■ TASK
There is one span to output from the data below: the lines starting at the line with "brown tile B12:B13" and ending at the line with "grey cone A2 level 2 -> grey cone K5 level 2". Output it exactly, ends included, nothing more.

Start of RECORDS SHOWN

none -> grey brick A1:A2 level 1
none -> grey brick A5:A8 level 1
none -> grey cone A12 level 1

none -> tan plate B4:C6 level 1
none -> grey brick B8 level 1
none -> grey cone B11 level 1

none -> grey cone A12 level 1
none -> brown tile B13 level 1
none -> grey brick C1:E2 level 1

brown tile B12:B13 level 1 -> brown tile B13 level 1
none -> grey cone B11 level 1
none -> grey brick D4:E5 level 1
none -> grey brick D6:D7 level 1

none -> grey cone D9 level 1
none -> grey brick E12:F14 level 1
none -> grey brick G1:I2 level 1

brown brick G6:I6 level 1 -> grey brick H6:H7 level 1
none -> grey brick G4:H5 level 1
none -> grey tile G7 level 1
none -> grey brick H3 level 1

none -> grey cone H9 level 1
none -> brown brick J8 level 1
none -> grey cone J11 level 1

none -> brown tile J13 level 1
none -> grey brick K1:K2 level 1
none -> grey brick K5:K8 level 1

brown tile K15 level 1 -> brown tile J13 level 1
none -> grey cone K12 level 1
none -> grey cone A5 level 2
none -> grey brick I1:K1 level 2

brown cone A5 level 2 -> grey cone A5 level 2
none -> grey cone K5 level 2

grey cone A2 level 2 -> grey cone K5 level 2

End of RECORDS SHOWN
Start of RECORDS SHOWN

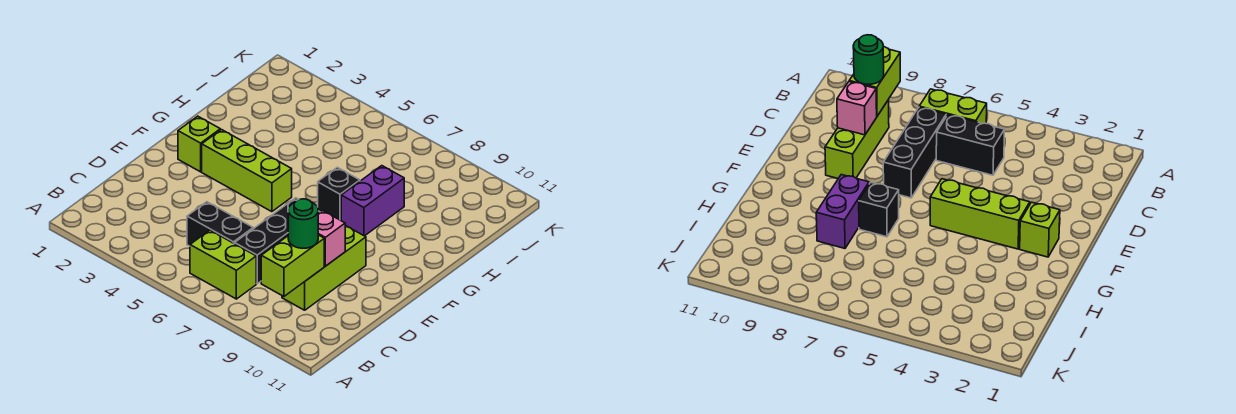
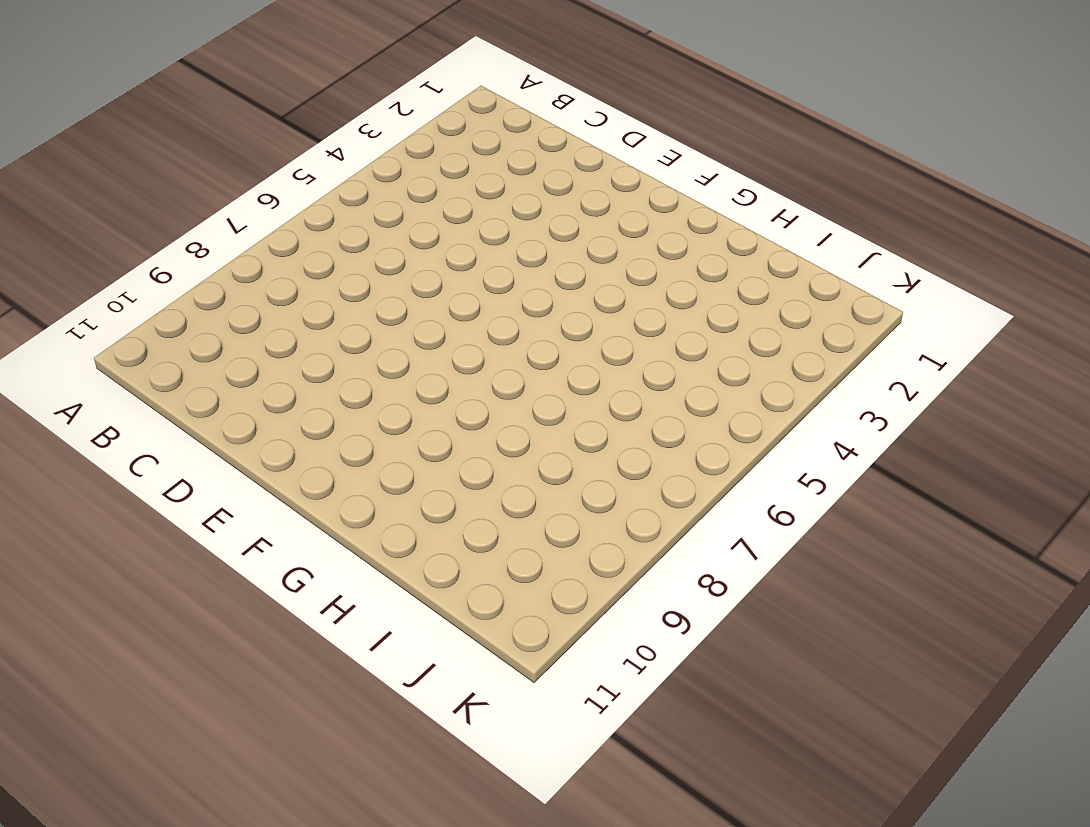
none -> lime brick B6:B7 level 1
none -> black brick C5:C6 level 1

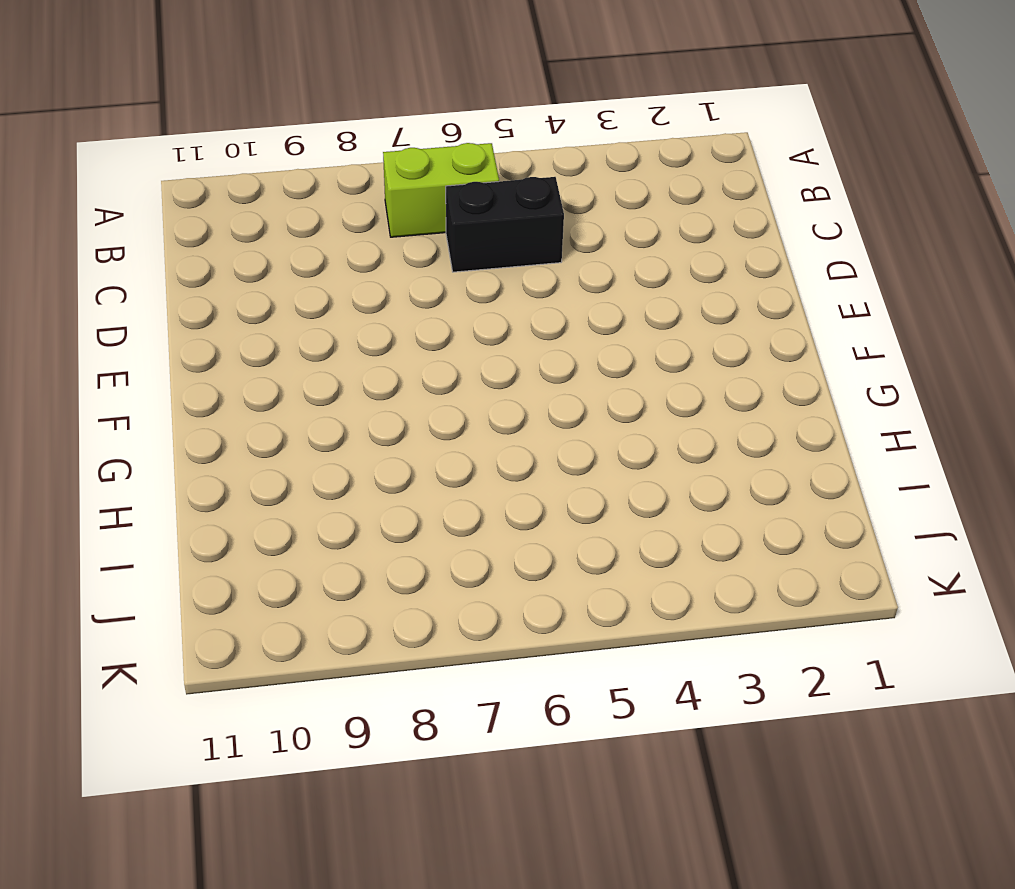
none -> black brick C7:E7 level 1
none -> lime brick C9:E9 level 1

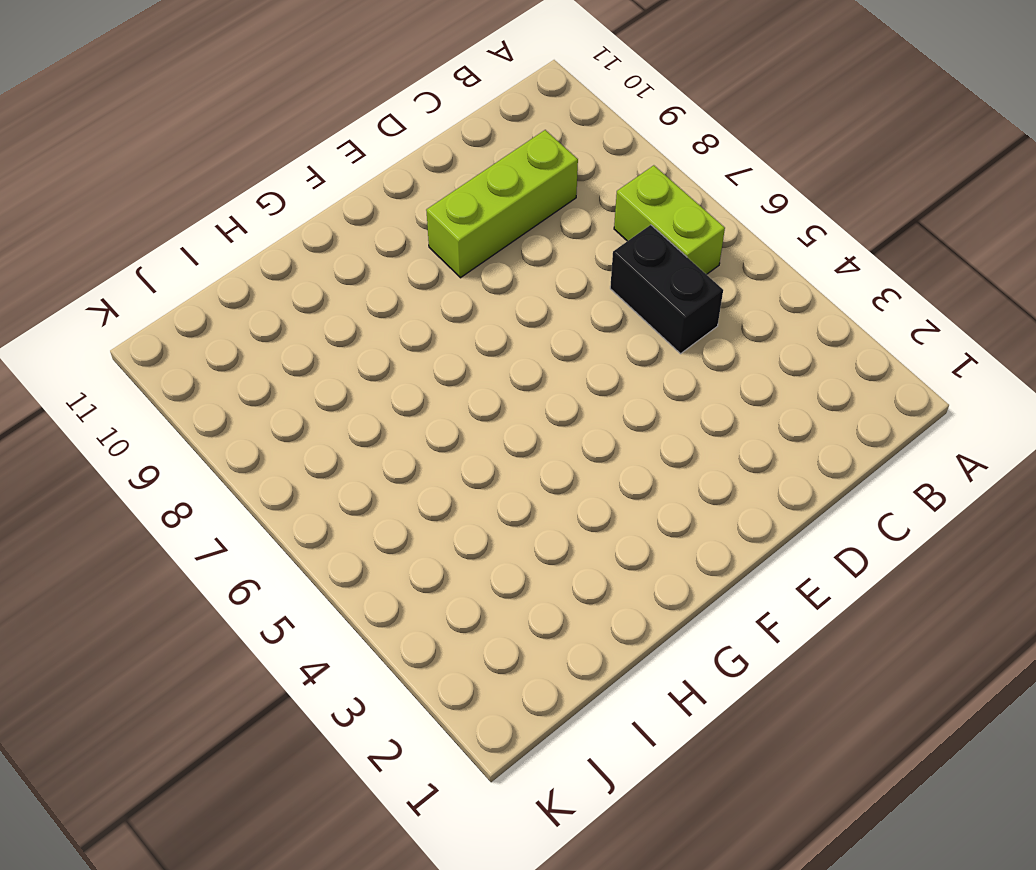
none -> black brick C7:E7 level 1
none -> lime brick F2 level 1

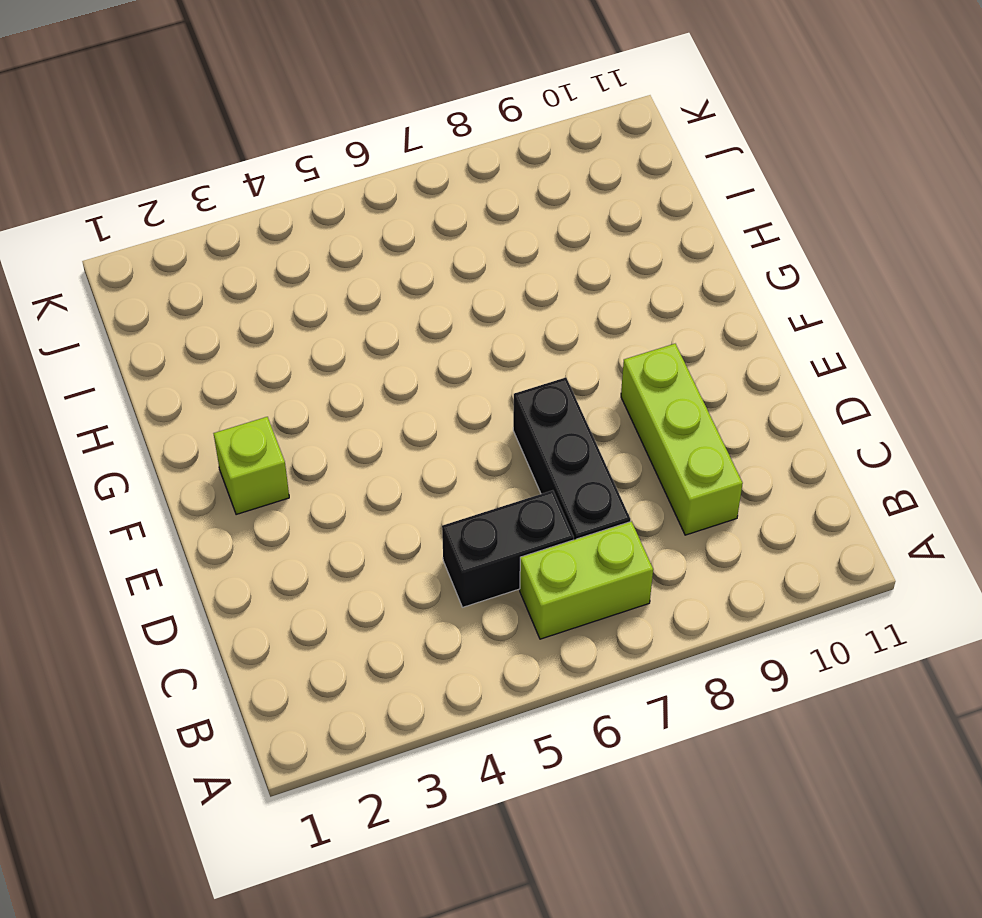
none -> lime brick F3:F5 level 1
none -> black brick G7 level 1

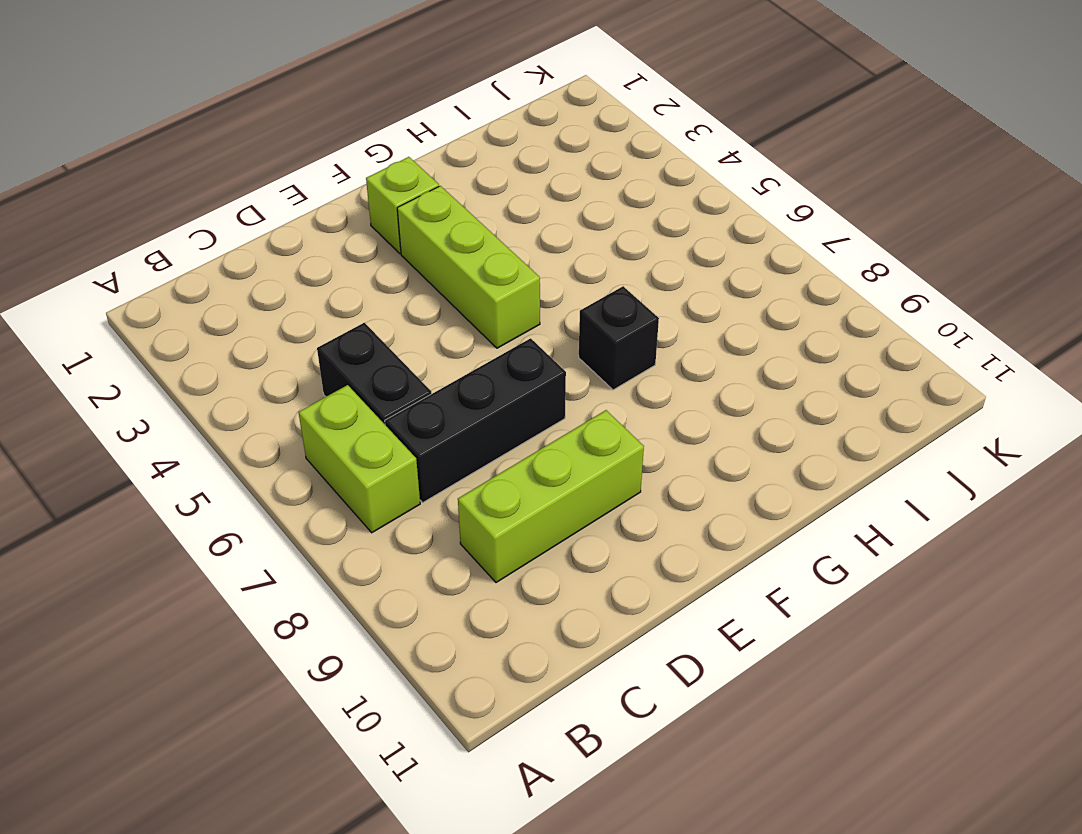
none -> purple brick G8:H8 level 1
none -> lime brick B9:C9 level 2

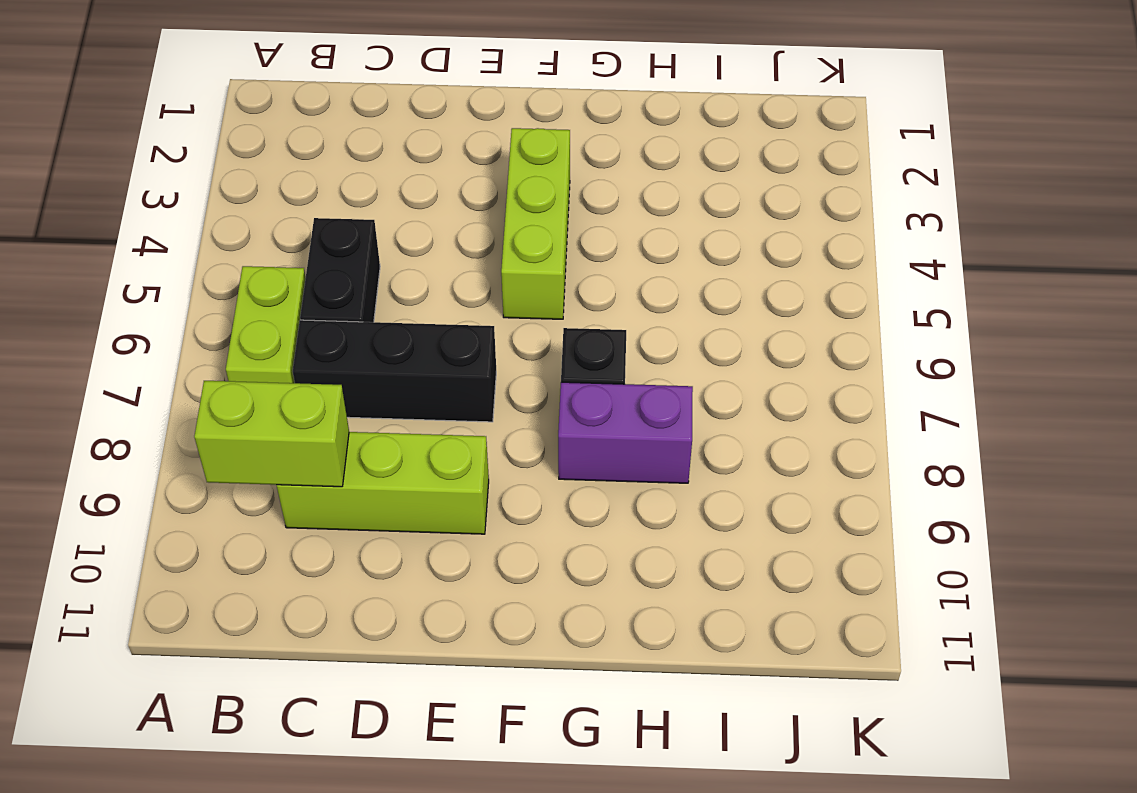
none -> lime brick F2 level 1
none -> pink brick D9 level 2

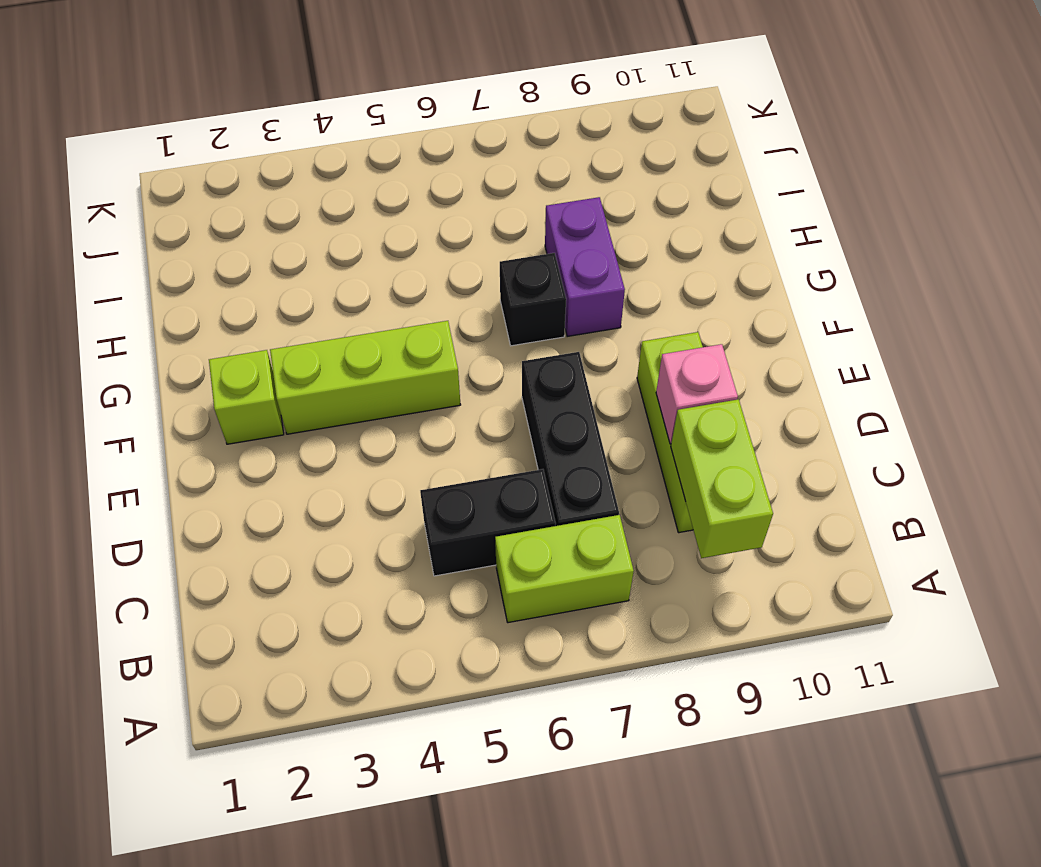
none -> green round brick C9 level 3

End of RECORDS SHOWN

■ WRITTEN RESPONSE
brown tile B12:B13 level 1 -> brown tile B13 level 1
none -> grey cone B11 level 1
none -> grey brick D4:E5 level 1
none -> grey brick D6:D7 level 1

none -> grey cone D9 level 1
none -> grey brick E12:F14 level 1
none -> grey brick G1:I2 level 1

brown brick G6:I6 level 1 -> grey brick H6:H7 level 1
none -> grey brick G4:H5 level 1
none -> grey tile G7 level 1
none -> grey brick H3 level 1

none -> grey cone H9 level 1
none -> brown brick J8 level 1
none -> grey cone J11 level 1

none -> brown tile J13 level 1
none -> grey brick K1:K2 level 1
none -> grey brick K5:K8 level 1

brown tile K15 level 1 -> brown tile J13 level 1
none -> grey cone K12 level 1
none -> grey cone A5 level 2
none -> grey brick I1:K1 level 2

brown cone A5 level 2 -> grey cone A5 level 2
none -> grey cone K5 level 2

grey cone A2 level 2 -> grey cone K5 level 2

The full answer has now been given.